- [REQUIRED ACTION]: Scan the data below and pick out the lines containing the word "gray".

Data entries

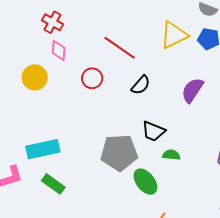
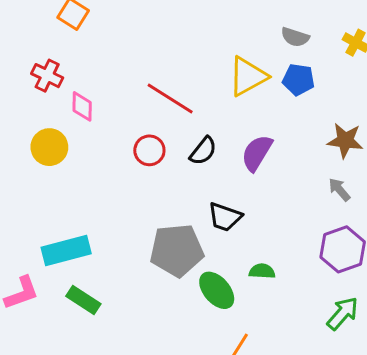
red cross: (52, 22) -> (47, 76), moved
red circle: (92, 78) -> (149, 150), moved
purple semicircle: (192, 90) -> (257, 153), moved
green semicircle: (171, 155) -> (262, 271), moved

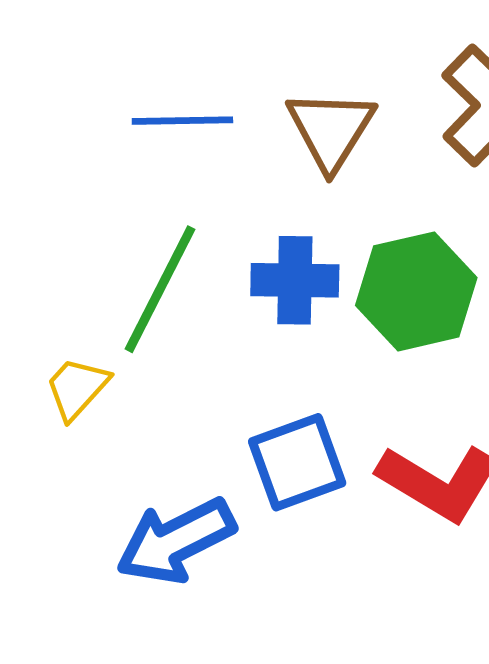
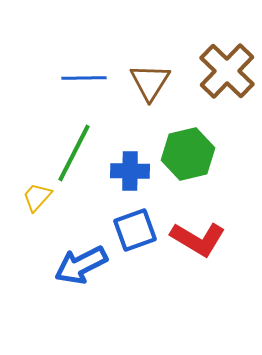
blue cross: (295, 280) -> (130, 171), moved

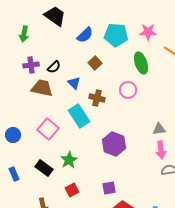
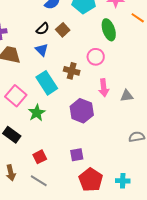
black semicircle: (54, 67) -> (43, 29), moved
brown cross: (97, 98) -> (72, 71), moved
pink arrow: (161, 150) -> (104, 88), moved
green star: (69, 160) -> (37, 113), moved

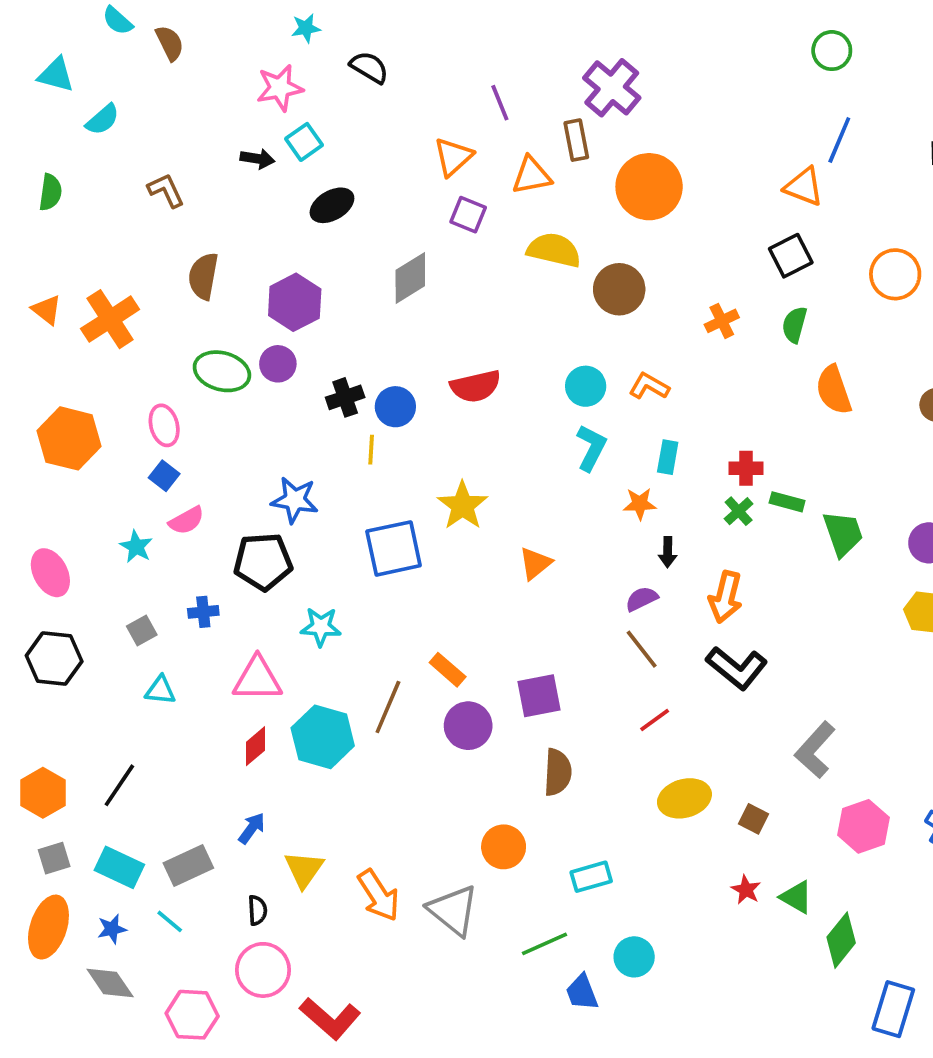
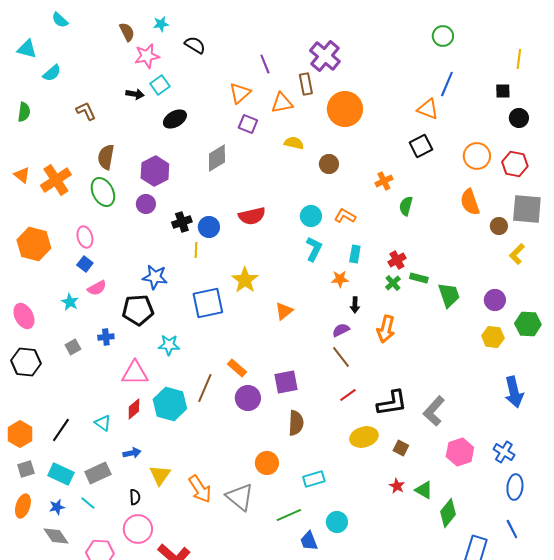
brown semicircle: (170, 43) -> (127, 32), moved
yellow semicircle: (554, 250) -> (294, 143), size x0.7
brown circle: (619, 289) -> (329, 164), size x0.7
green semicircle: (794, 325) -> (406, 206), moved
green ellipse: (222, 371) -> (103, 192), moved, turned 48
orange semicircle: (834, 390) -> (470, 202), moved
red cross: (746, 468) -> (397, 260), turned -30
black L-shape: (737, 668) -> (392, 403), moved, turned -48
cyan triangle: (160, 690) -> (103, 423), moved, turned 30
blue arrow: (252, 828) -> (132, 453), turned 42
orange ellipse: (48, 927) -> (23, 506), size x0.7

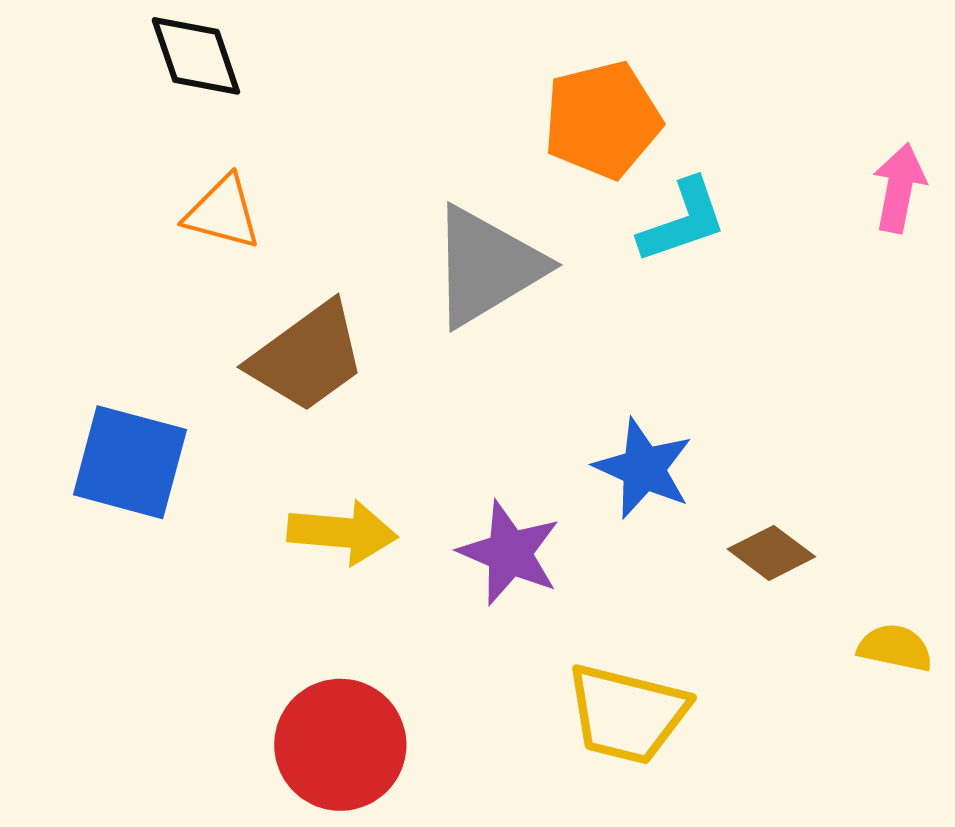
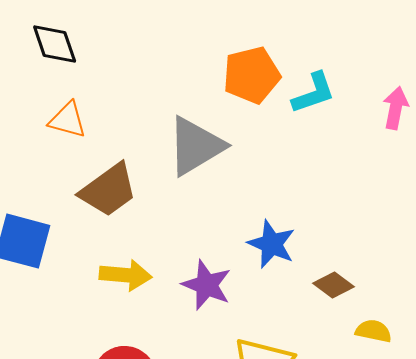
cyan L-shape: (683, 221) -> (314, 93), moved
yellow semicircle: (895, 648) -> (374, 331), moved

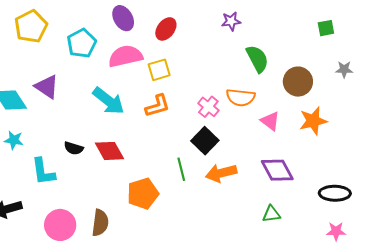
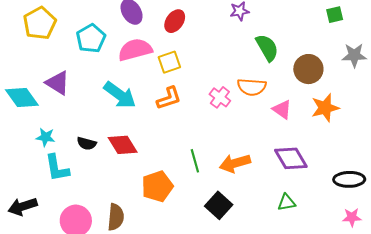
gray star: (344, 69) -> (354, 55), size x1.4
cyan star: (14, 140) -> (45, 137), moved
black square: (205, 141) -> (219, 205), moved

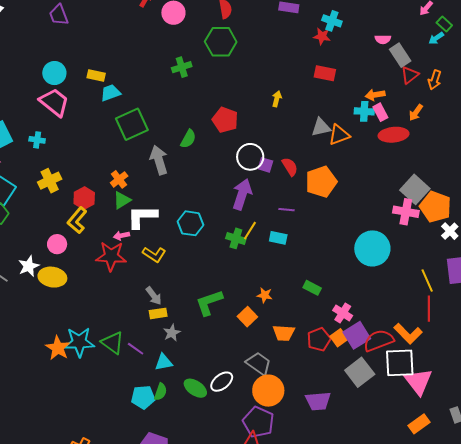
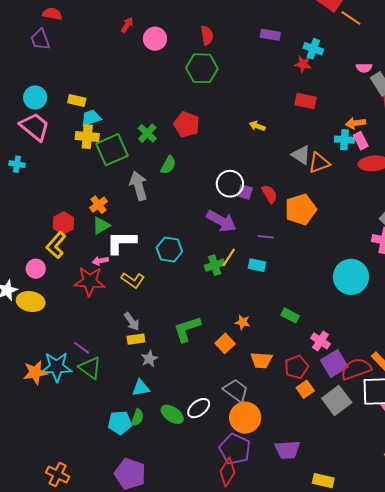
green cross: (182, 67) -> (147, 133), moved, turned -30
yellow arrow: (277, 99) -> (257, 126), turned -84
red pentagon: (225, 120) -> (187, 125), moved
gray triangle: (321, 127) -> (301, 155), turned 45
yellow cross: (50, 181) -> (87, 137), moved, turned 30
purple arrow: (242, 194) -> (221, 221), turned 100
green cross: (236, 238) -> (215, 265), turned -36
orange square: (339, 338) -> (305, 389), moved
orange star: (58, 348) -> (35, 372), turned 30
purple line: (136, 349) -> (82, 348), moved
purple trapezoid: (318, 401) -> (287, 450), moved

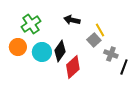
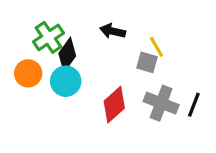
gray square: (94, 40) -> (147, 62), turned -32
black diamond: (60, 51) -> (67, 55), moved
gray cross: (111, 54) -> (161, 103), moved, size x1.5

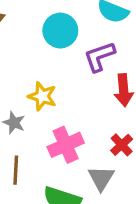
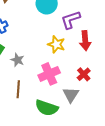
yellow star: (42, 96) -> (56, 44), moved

- [YOUR RESPONSE]:
gray star: (344, 69) -> (354, 55), size x1.4
gray triangle: (321, 127) -> (301, 155), turned 45
gray square: (94, 40) -> (147, 62), turned -32
gray cross: (111, 54) -> (161, 103), moved, size x1.5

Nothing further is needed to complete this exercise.